Print the listing that follows, character for character.
(Beginning of Data section)
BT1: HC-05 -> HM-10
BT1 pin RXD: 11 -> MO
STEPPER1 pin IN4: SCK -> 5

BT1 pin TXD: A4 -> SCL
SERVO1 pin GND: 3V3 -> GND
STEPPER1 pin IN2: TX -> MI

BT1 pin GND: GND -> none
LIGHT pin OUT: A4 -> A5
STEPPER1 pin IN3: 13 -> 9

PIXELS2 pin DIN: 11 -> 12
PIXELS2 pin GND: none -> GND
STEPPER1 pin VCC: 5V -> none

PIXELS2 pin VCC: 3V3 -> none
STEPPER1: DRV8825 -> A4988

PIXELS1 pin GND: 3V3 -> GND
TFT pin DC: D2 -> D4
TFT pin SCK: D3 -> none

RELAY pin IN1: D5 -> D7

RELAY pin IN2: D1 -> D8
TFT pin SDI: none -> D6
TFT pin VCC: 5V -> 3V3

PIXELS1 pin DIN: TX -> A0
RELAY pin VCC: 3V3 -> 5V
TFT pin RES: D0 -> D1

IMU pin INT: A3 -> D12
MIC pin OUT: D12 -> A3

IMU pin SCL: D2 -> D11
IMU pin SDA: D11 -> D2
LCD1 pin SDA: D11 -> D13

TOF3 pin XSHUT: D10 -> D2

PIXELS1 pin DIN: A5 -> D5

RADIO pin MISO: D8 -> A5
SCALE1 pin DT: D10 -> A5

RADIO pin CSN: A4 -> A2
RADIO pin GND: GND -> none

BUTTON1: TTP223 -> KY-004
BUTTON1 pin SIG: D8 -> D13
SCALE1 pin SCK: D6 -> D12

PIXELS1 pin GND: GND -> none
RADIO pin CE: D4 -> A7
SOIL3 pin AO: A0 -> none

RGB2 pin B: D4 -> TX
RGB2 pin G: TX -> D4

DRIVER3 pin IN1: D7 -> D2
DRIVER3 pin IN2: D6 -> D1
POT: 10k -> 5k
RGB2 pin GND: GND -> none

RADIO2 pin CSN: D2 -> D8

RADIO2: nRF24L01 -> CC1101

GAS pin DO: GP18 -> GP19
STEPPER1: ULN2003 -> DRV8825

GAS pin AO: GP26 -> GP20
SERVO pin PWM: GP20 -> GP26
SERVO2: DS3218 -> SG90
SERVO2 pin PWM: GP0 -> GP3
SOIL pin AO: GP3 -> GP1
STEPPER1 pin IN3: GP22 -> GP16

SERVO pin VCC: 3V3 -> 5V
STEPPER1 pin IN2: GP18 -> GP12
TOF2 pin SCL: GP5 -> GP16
(End of Data section)
§ **Solution for this task**
BT1: HC-05 -> HM-10
BT1 pin RXD: 11 -> MO
STEPPER1 pin IN4: SCK -> 5

BT1 pin TXD: A4 -> SCL
SERVO1 pin GND: 3V3 -> GND
STEPPER1 pin IN2: TX -> MI

BT1 pin GND: GND -> none
LIGHT pin OUT: A4 -> A5
STEPPER1 pin IN3: 13 -> 9

PIXELS2 pin DIN: 11 -> 12
PIXELS2 pin GND: none -> GND
STEPPER1 pin VCC: 5V -> none

PIXELS2 pin VCC: 3V3 -> none
STEPPER1: DRV8825 -> A4988

PIXELS1 pin GND: 3V3 -> GND
TFT pin DC: D2 -> D4
TFT pin SCK: D3 -> none

RELAY pin IN1: D5 -> D7

RELAY pin IN2: D1 -> D8
TFT pin SDI: none -> D6
TFT pin VCC: 5V -> 3V3

PIXELS1 pin DIN: TX -> A0
RELAY pin VCC: 3V3 -> 5V
TFT pin RES: D0 -> D1

IMU pin INT: A3 -> D12
MIC pin OUT: D12 -> A3

IMU pin SCL: D2 -> D11
IMU pin SDA: D11 -> D2
LCD1 pin SDA: D11 -> D13

TOF3 pin XSHUT: D10 -> D2

PIXELS1 pin DIN: A5 -> D5

RADIO pin MISO: D8 -> A5
SCALE1 pin DT: D10 -> A5

RADIO pin CSN: A4 -> A2
RADIO pin GND: GND -> none

BUTTON1: TTP223 -> KY-004
BUTTON1 pin SIG: D8 -> D13
SCALE1 pin SCK: D6 -> D12

PIXELS1 pin GND: GND -> none
RADIO pin CE: D4 -> A7
SOIL3 pin AO: A0 -> none

RGB2 pin B: D4 -> TX
RGB2 pin G: TX -> D4

DRIVER3 pin IN1: D7 -> D2
DRIVER3 pin IN2: D6 -> D1
POT: 10k -> 5k
RGB2 pin GND: GND -> none

RADIO2 pin CSN: D2 -> D8

RADIO2: nRF24L01 -> CC1101

GAS pin DO: GP18 -> GP19
STEPPER1: ULN2003 -> DRV8825

GAS pin AO: GP26 -> GP20
SERVO pin PWM: GP20 -> GP26
SERVO2: DS3218 -> SG90
SERVO2 pin PWM: GP0 -> GP3
SOIL pin AO: GP3 -> GP1
STEPPER1 pin IN3: GP22 -> GP16

SERVO pin VCC: 3V3 -> 5V
STEPPER1 pin IN2: GP18 -> GP12
TOF2 pin SCL: GP5 -> GP16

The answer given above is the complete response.